╭─ INPUT DATA

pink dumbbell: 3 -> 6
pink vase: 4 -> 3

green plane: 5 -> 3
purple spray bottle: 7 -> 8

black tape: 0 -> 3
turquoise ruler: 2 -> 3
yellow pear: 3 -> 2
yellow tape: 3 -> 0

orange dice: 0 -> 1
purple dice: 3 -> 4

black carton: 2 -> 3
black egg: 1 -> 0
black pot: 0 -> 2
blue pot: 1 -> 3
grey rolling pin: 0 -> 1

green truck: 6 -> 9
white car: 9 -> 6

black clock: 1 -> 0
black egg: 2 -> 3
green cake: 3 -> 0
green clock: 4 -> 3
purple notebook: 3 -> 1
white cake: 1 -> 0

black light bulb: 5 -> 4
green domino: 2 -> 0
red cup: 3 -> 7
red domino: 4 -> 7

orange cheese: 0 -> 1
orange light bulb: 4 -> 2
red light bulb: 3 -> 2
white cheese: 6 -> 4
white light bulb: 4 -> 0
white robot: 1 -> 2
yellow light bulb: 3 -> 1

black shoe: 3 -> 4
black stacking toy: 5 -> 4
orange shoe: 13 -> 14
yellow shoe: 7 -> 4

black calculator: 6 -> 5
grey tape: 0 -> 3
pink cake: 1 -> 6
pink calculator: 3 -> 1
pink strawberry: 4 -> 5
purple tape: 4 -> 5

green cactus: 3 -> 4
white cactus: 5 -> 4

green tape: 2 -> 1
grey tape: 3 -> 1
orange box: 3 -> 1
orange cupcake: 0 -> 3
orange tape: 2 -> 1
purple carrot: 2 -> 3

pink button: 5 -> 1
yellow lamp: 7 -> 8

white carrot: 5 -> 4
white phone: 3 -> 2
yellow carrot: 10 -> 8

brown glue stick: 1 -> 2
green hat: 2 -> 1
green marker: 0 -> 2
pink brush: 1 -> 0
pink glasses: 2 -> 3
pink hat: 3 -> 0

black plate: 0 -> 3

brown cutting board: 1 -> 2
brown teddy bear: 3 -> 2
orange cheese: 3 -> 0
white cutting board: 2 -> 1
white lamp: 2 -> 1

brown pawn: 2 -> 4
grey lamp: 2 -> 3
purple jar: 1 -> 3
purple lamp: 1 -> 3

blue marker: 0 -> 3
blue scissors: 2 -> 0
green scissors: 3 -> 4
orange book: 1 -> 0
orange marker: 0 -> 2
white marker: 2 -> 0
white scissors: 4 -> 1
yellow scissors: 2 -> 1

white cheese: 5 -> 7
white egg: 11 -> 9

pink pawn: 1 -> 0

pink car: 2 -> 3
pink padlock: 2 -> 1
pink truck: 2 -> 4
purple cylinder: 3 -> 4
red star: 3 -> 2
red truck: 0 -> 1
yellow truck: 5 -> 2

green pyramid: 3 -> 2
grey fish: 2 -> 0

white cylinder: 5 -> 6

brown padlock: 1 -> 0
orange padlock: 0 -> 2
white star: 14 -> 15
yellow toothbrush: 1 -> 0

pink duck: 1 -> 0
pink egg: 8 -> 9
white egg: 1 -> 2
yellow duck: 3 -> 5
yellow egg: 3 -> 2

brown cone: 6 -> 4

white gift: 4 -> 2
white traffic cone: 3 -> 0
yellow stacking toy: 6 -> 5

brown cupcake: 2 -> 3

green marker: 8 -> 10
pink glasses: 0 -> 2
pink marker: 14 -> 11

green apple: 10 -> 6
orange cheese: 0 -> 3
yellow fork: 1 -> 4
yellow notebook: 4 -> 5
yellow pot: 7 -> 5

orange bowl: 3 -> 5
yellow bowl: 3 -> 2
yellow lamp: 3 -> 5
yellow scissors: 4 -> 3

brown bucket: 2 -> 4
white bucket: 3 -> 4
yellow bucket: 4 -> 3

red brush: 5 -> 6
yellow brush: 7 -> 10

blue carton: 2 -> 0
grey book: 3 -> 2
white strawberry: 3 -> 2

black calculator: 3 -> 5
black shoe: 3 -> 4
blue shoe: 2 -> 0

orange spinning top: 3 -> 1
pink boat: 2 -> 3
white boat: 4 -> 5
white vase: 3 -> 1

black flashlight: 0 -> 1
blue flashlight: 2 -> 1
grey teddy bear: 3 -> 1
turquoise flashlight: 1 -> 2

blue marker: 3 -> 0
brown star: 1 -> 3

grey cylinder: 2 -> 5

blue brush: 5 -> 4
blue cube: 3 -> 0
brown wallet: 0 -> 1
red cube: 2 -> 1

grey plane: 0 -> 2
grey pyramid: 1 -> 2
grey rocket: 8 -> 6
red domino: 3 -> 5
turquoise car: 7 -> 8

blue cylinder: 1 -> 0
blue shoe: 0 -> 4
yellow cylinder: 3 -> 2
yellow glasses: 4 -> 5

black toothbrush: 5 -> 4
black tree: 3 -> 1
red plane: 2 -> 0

╰─

### WHAT TO PRODUCE
Your answer should be the records above, set down exactly.

### RESPONSE TO THIS EXERCISE
pink dumbbell: 3 -> 6
pink vase: 4 -> 3

green plane: 5 -> 3
purple spray bottle: 7 -> 8

black tape: 0 -> 3
turquoise ruler: 2 -> 3
yellow pear: 3 -> 2
yellow tape: 3 -> 0

orange dice: 0 -> 1
purple dice: 3 -> 4

black carton: 2 -> 3
black egg: 1 -> 0
black pot: 0 -> 2
blue pot: 1 -> 3
grey rolling pin: 0 -> 1

green truck: 6 -> 9
white car: 9 -> 6

black clock: 1 -> 0
black egg: 2 -> 3
green cake: 3 -> 0
green clock: 4 -> 3
purple notebook: 3 -> 1
white cake: 1 -> 0

black light bulb: 5 -> 4
green domino: 2 -> 0
red cup: 3 -> 7
red domino: 4 -> 7

orange cheese: 0 -> 1
orange light bulb: 4 -> 2
red light bulb: 3 -> 2
white cheese: 6 -> 4
white light bulb: 4 -> 0
white robot: 1 -> 2
yellow light bulb: 3 -> 1

black shoe: 3 -> 4
black stacking toy: 5 -> 4
orange shoe: 13 -> 14
yellow shoe: 7 -> 4

black calculator: 6 -> 5
grey tape: 0 -> 3
pink cake: 1 -> 6
pink calculator: 3 -> 1
pink strawberry: 4 -> 5
purple tape: 4 -> 5

green cactus: 3 -> 4
white cactus: 5 -> 4

green tape: 2 -> 1
grey tape: 3 -> 1
orange box: 3 -> 1
orange cupcake: 0 -> 3
orange tape: 2 -> 1
purple carrot: 2 -> 3

pink button: 5 -> 1
yellow lamp: 7 -> 8

white carrot: 5 -> 4
white phone: 3 -> 2
yellow carrot: 10 -> 8

brown glue stick: 1 -> 2
green hat: 2 -> 1
green marker: 0 -> 2
pink brush: 1 -> 0
pink glasses: 2 -> 3
pink hat: 3 -> 0

black plate: 0 -> 3

brown cutting board: 1 -> 2
brown teddy bear: 3 -> 2
orange cheese: 3 -> 0
white cutting board: 2 -> 1
white lamp: 2 -> 1

brown pawn: 2 -> 4
grey lamp: 2 -> 3
purple jar: 1 -> 3
purple lamp: 1 -> 3

blue marker: 0 -> 3
blue scissors: 2 -> 0
green scissors: 3 -> 4
orange book: 1 -> 0
orange marker: 0 -> 2
white marker: 2 -> 0
white scissors: 4 -> 1
yellow scissors: 2 -> 1

white cheese: 5 -> 7
white egg: 11 -> 9

pink pawn: 1 -> 0

pink car: 2 -> 3
pink padlock: 2 -> 1
pink truck: 2 -> 4
purple cylinder: 3 -> 4
red star: 3 -> 2
red truck: 0 -> 1
yellow truck: 5 -> 2

green pyramid: 3 -> 2
grey fish: 2 -> 0

white cylinder: 5 -> 6

brown padlock: 1 -> 0
orange padlock: 0 -> 2
white star: 14 -> 15
yellow toothbrush: 1 -> 0

pink duck: 1 -> 0
pink egg: 8 -> 9
white egg: 1 -> 2
yellow duck: 3 -> 5
yellow egg: 3 -> 2

brown cone: 6 -> 4

white gift: 4 -> 2
white traffic cone: 3 -> 0
yellow stacking toy: 6 -> 5

brown cupcake: 2 -> 3

green marker: 8 -> 10
pink glasses: 0 -> 2
pink marker: 14 -> 11

green apple: 10 -> 6
orange cheese: 0 -> 3
yellow fork: 1 -> 4
yellow notebook: 4 -> 5
yellow pot: 7 -> 5

orange bowl: 3 -> 5
yellow bowl: 3 -> 2
yellow lamp: 3 -> 5
yellow scissors: 4 -> 3

brown bucket: 2 -> 4
white bucket: 3 -> 4
yellow bucket: 4 -> 3

red brush: 5 -> 6
yellow brush: 7 -> 10

blue carton: 2 -> 0
grey book: 3 -> 2
white strawberry: 3 -> 2

black calculator: 3 -> 5
black shoe: 3 -> 4
blue shoe: 2 -> 0

orange spinning top: 3 -> 1
pink boat: 2 -> 3
white boat: 4 -> 5
white vase: 3 -> 1

black flashlight: 0 -> 1
blue flashlight: 2 -> 1
grey teddy bear: 3 -> 1
turquoise flashlight: 1 -> 2

blue marker: 3 -> 0
brown star: 1 -> 3

grey cylinder: 2 -> 5

blue brush: 5 -> 4
blue cube: 3 -> 0
brown wallet: 0 -> 1
red cube: 2 -> 1

grey plane: 0 -> 2
grey pyramid: 1 -> 2
grey rocket: 8 -> 6
red domino: 3 -> 5
turquoise car: 7 -> 8

blue cylinder: 1 -> 0
blue shoe: 0 -> 4
yellow cylinder: 3 -> 2
yellow glasses: 4 -> 5

black toothbrush: 5 -> 4
black tree: 3 -> 1
red plane: 2 -> 0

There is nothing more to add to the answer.